§ Material supplied:
====

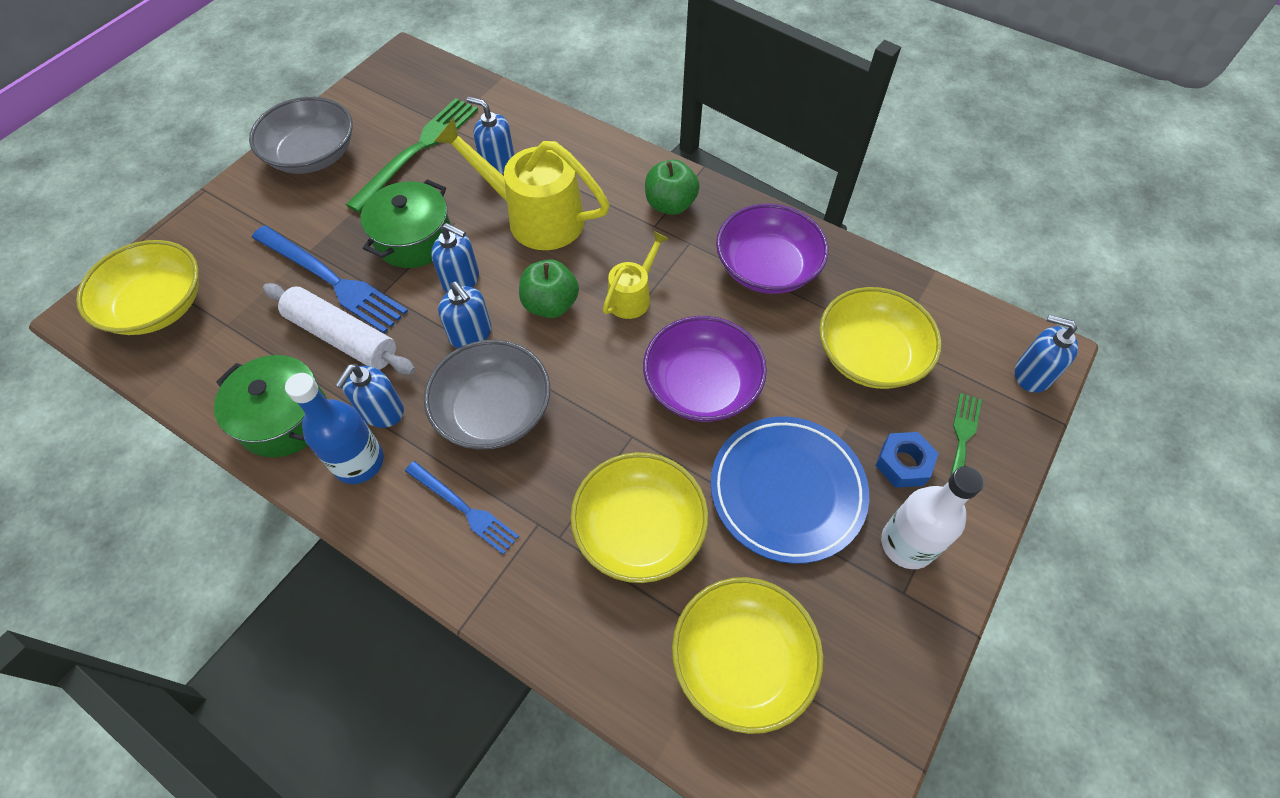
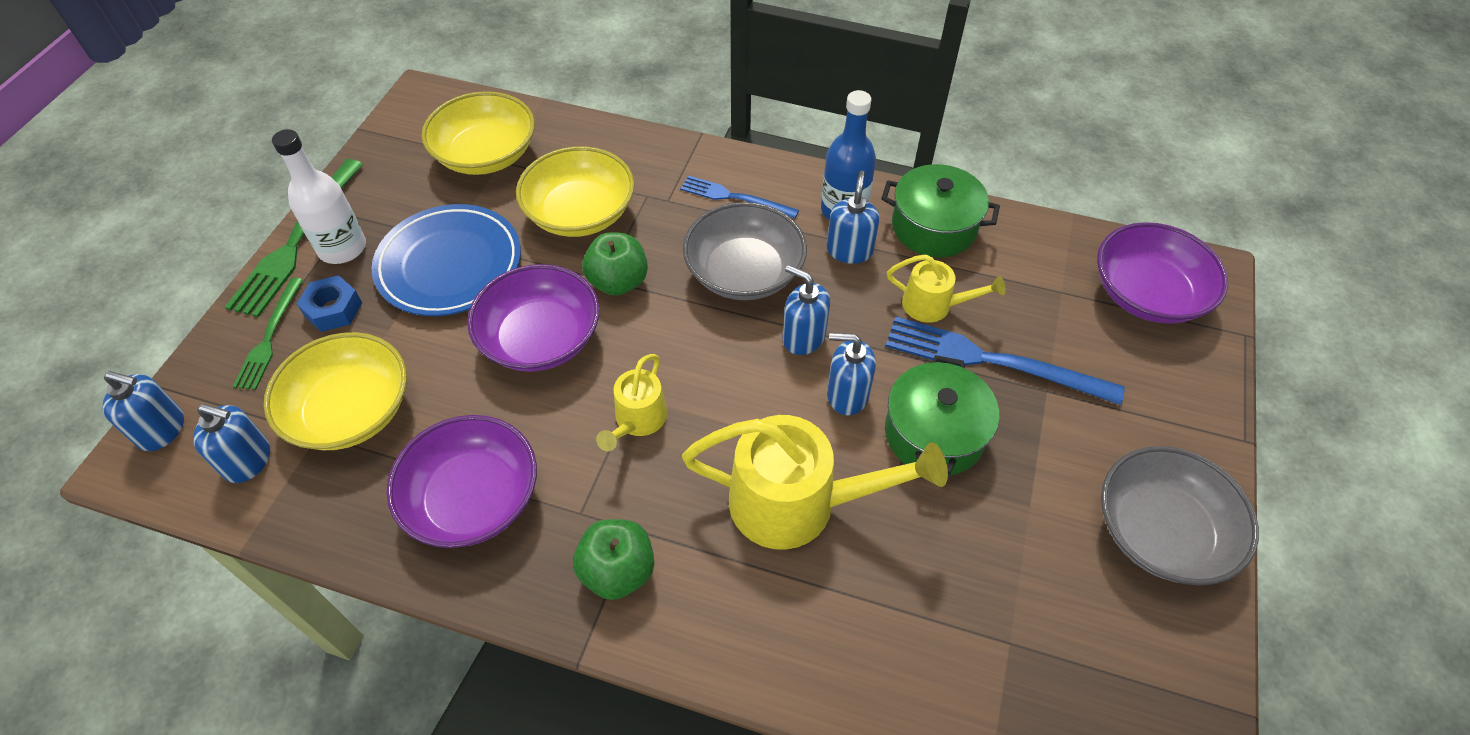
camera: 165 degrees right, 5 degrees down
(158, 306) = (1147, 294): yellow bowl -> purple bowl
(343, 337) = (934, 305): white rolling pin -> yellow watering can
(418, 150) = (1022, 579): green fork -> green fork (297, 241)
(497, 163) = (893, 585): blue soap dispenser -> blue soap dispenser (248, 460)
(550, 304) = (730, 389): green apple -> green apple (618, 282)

====

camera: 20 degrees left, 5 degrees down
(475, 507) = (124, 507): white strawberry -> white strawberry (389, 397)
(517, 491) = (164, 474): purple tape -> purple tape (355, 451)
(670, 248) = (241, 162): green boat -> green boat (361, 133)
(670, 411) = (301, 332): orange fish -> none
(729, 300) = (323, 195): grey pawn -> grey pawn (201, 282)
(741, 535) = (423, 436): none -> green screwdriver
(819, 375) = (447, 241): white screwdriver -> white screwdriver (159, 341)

====

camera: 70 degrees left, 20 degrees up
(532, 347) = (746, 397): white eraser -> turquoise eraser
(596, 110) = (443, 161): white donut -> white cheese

====

§ Your objective: Transcribe each line of the data above, unaltered, from the one where "(158, 306) = (1147, 294): yellow" appears to the one where "(550, 304) = (730, 389): green" appears, inclusive of both.

§ Solution to this task:
(158, 306) = (1147, 294): yellow bowl -> purple bowl
(343, 337) = (934, 305): white rolling pin -> yellow watering can
(418, 150) = (1022, 579): green fork -> green fork (297, 241)
(497, 163) = (893, 585): blue soap dispenser -> blue soap dispenser (248, 460)
(550, 304) = (730, 389): green apple -> green apple (618, 282)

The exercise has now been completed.